» Task details:
The answer consists of the lines from the line holding "CN102 pin 1: LAMP -> GND" through the last line of the entries, retyped exactly, and nothing else. No pictures belong in it.

» Before-and-after change data:
== Segment start ==
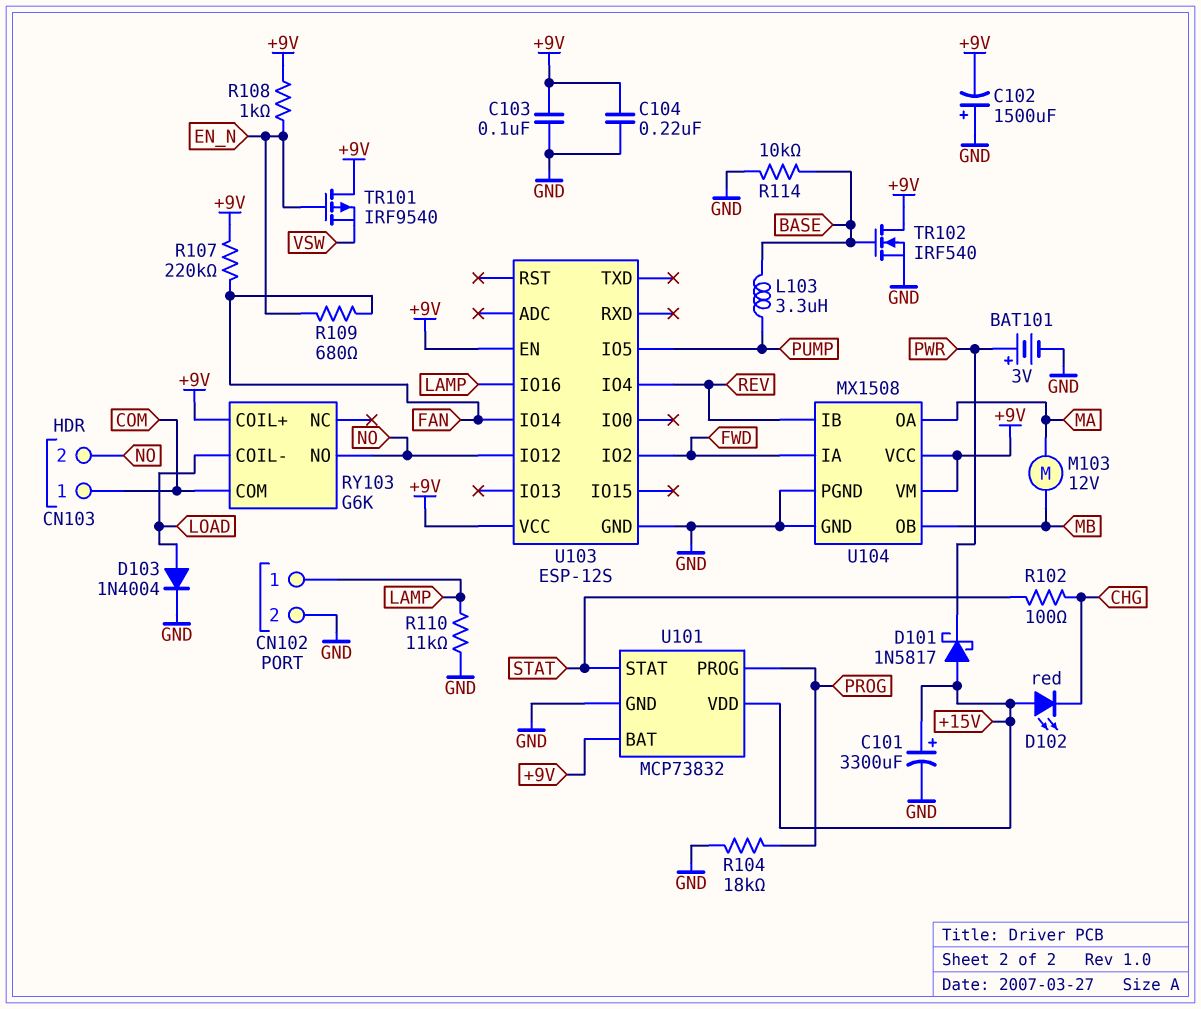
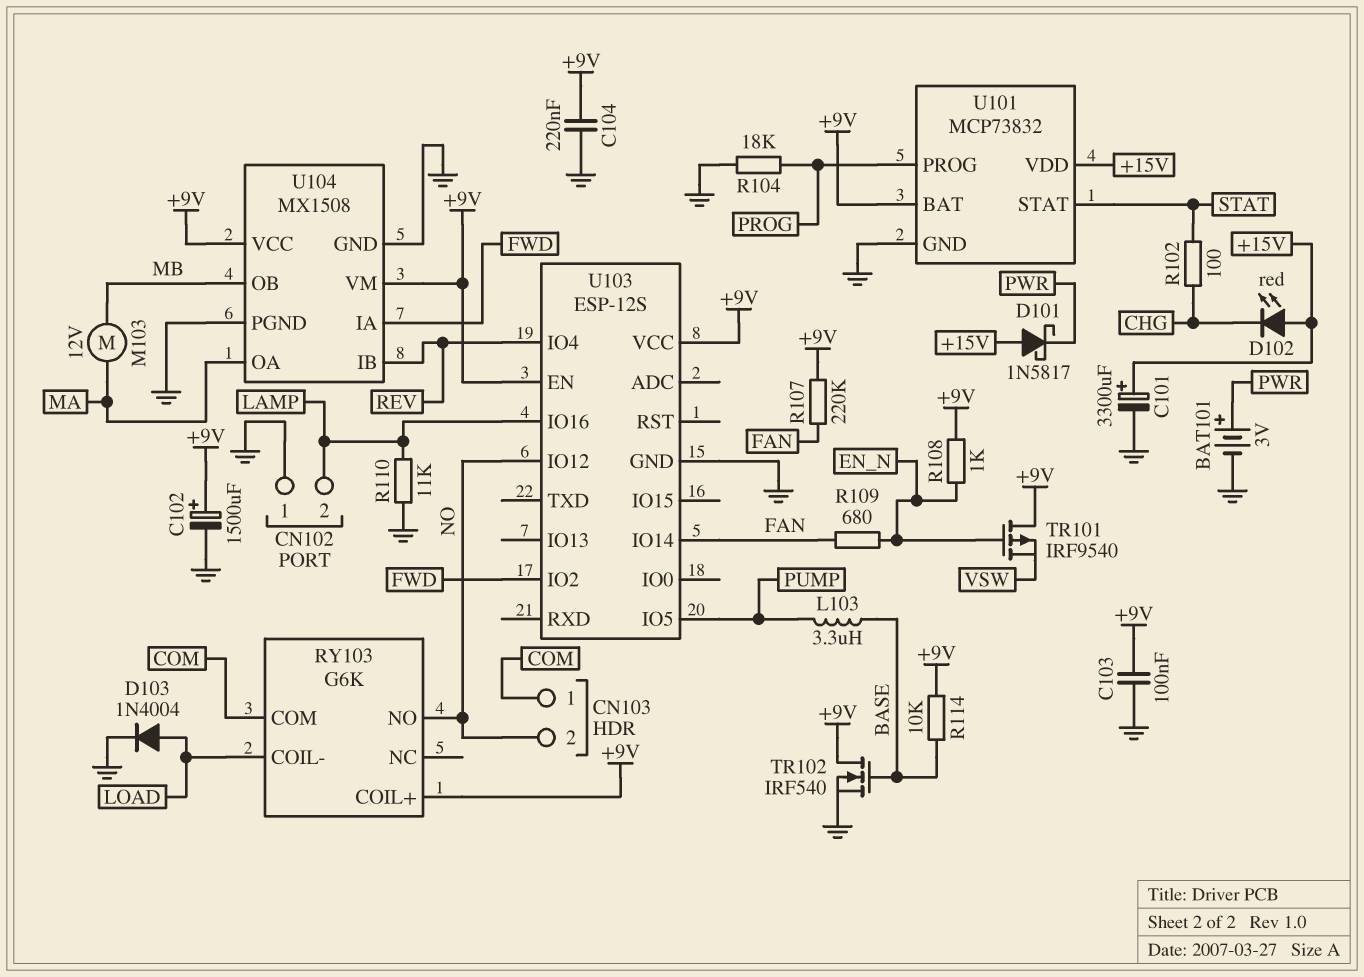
C102: 1500uF (plus GND, minus +9V) -> 1500uF (plus +9V, minus GND)
CN102 pin 1: LAMP -> GND
CN102 pin 2: GND -> LAMP
R114: 10k (BASE, GND) -> 10k (+9V, BASE)

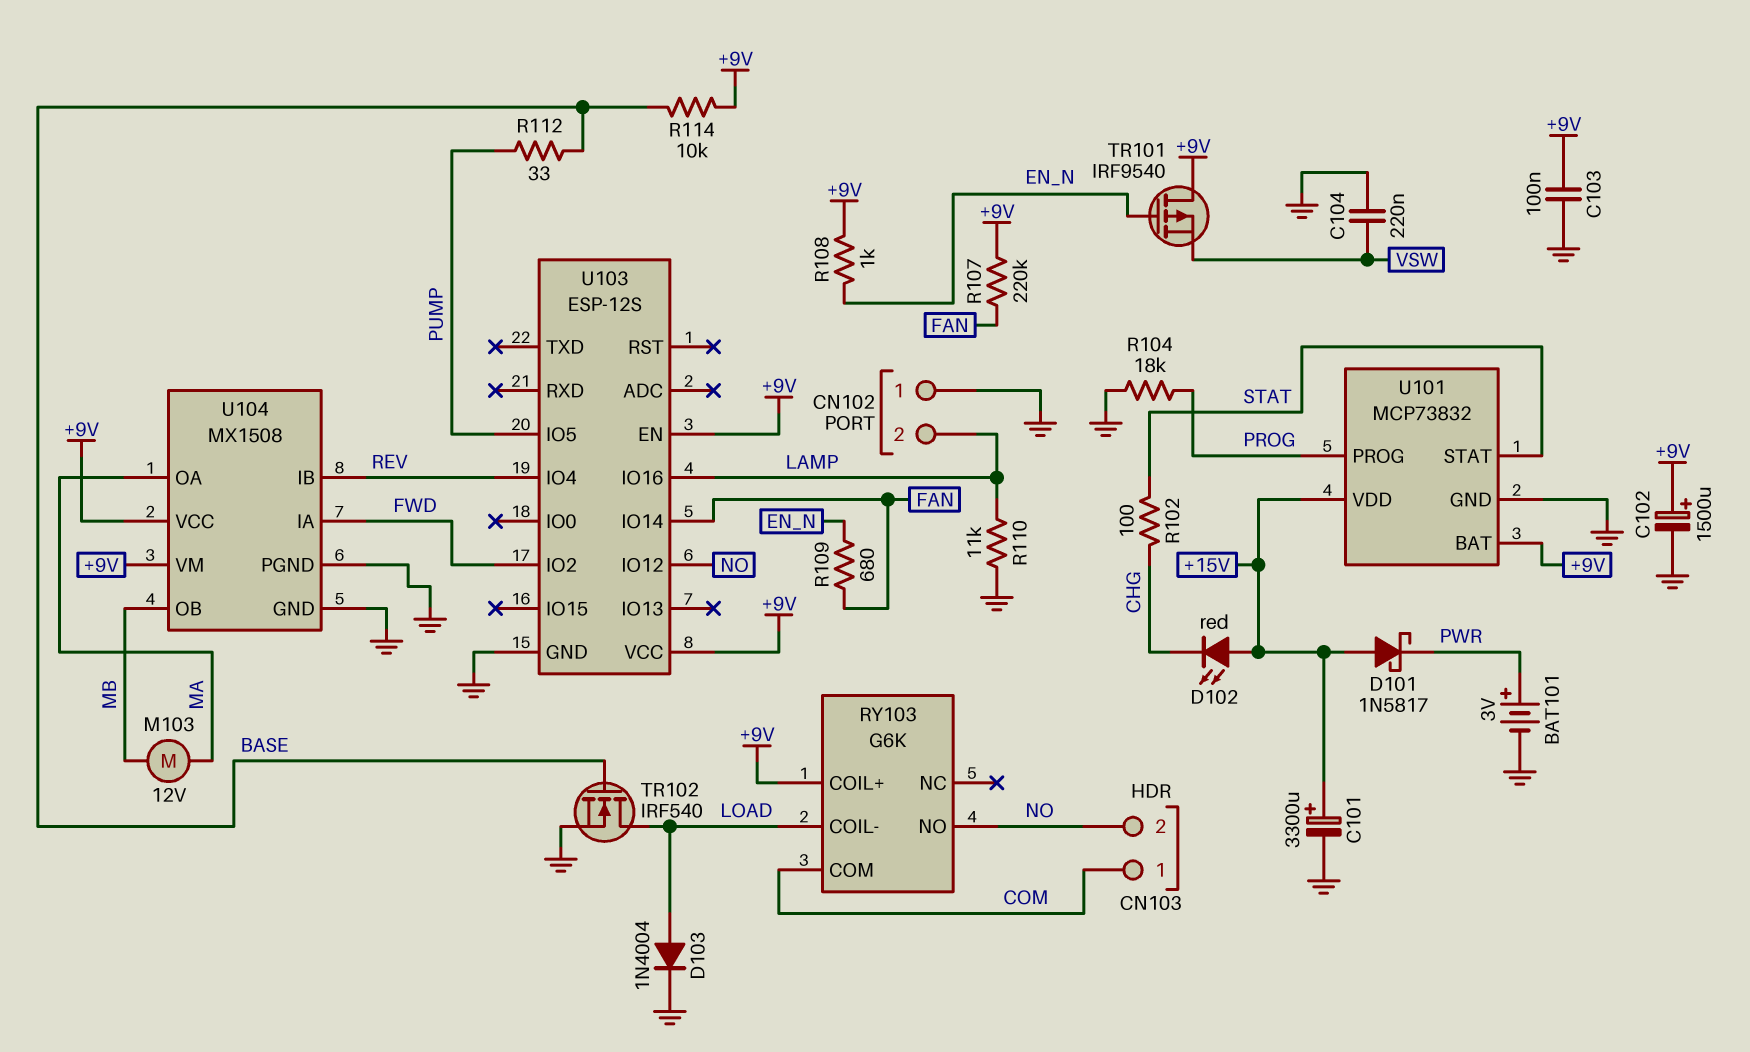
C104: 220nF (+9V, GND) -> 220nF (GND, VSW)
L103: 3.3uH (BASE, PUMP) -> none
R112: none -> 33 (BASE, PUMP)
TR102: NMOS IRF540 (G BASE, D +9V, S GND) -> NMOS IRF540 (G BASE, D LOAD, S GND)

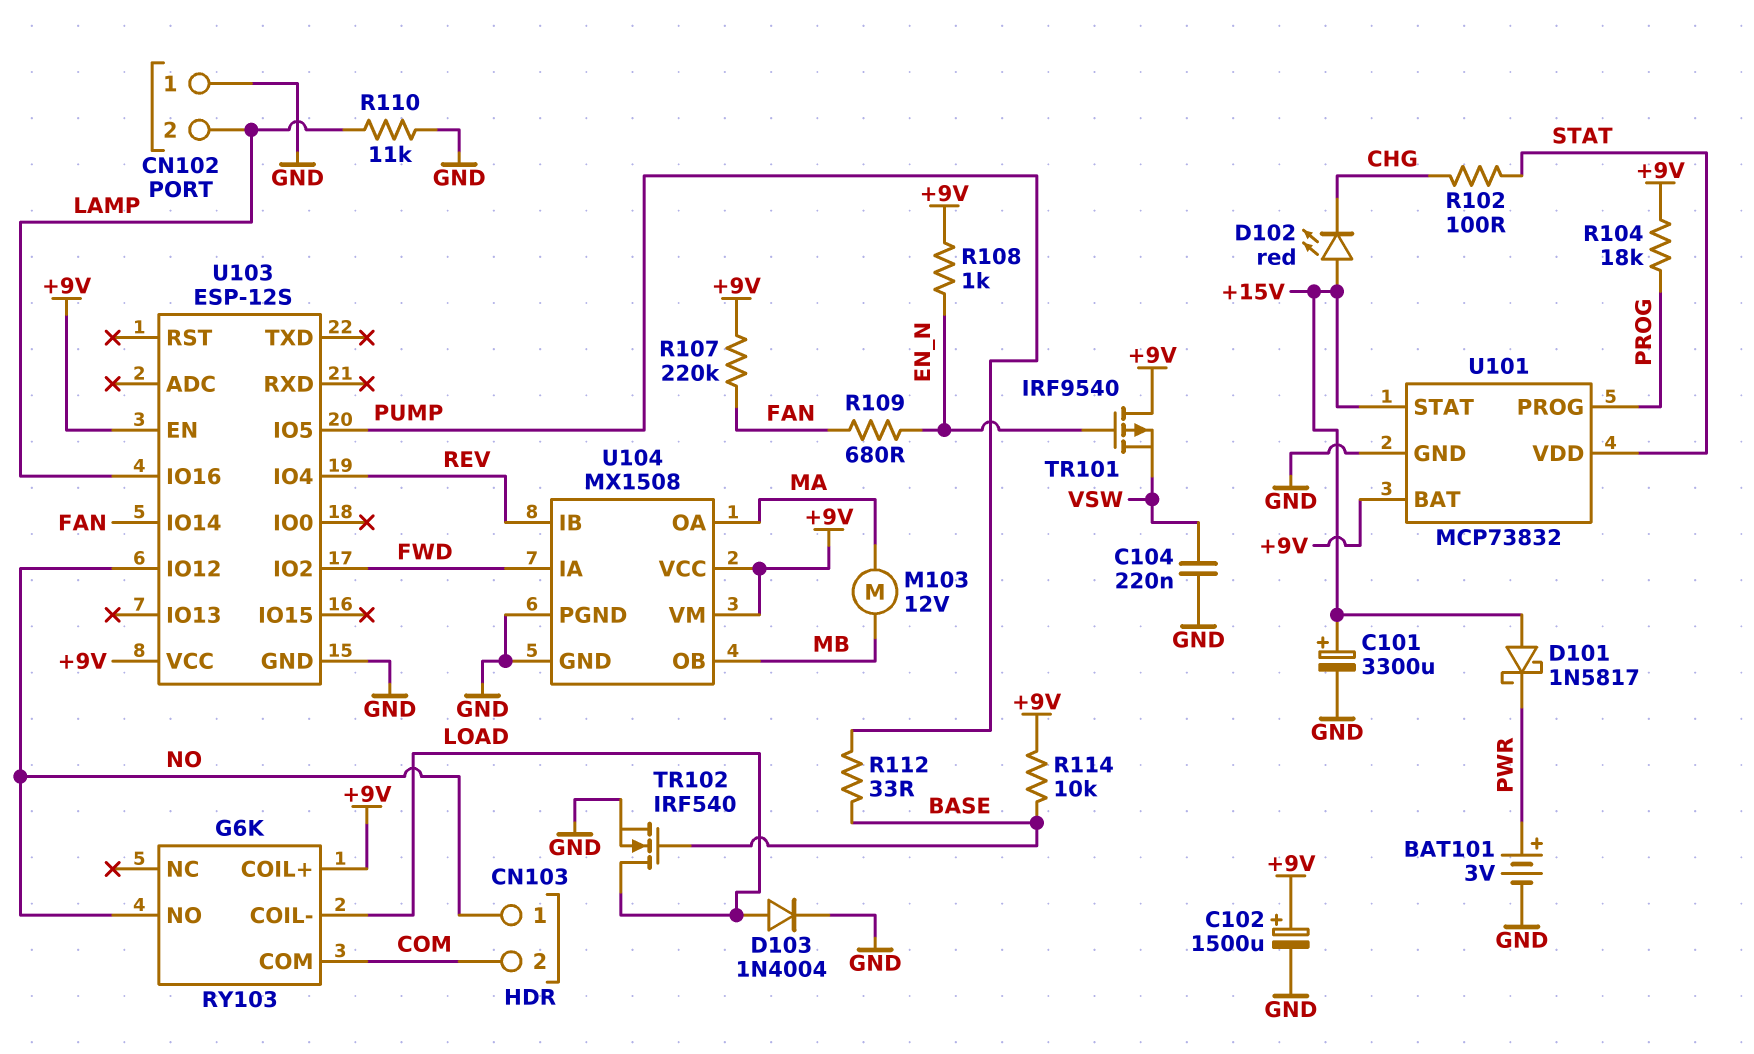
C103: 100nF (+9V, GND) -> none
CN103 pin 1: COM -> NO
CN103 pin 2: NO -> COM
R104: 18k (GND, PROG) -> 18k (+9V, PROG)
U101 pin STAT: STAT -> +15V
U101 pin VDD: +15V -> STAT

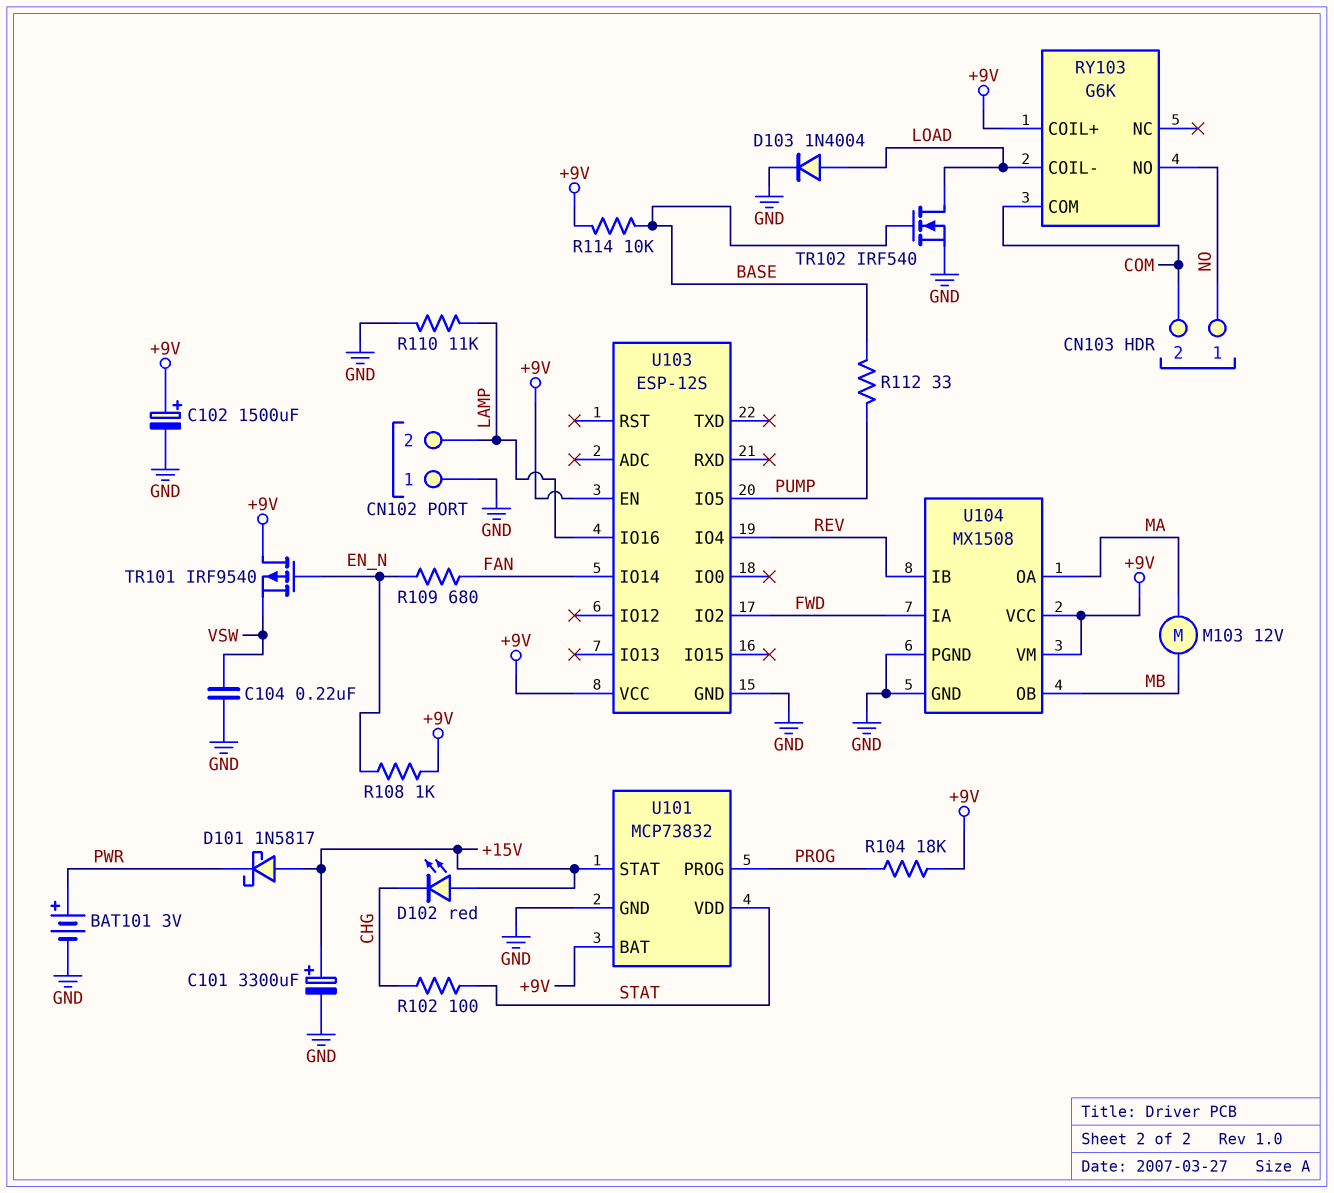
R107: 220k (+9V, FAN) -> none
U103 pin IO12: NO -> none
== Segment end ==
» Solution to this exercise:
CN102 pin 1: LAMP -> GND
CN102 pin 2: GND -> LAMP
R114: 10k (BASE, GND) -> 10k (+9V, BASE)

C104: 220nF (+9V, GND) -> 220nF (GND, VSW)
L103: 3.3uH (BASE, PUMP) -> none
R112: none -> 33 (BASE, PUMP)
TR102: NMOS IRF540 (G BASE, D +9V, S GND) -> NMOS IRF540 (G BASE, D LOAD, S GND)

C103: 100nF (+9V, GND) -> none
CN103 pin 1: COM -> NO
CN103 pin 2: NO -> COM
R104: 18k (GND, PROG) -> 18k (+9V, PROG)
U101 pin STAT: STAT -> +15V
U101 pin VDD: +15V -> STAT

R107: 220k (+9V, FAN) -> none
U103 pin IO12: NO -> none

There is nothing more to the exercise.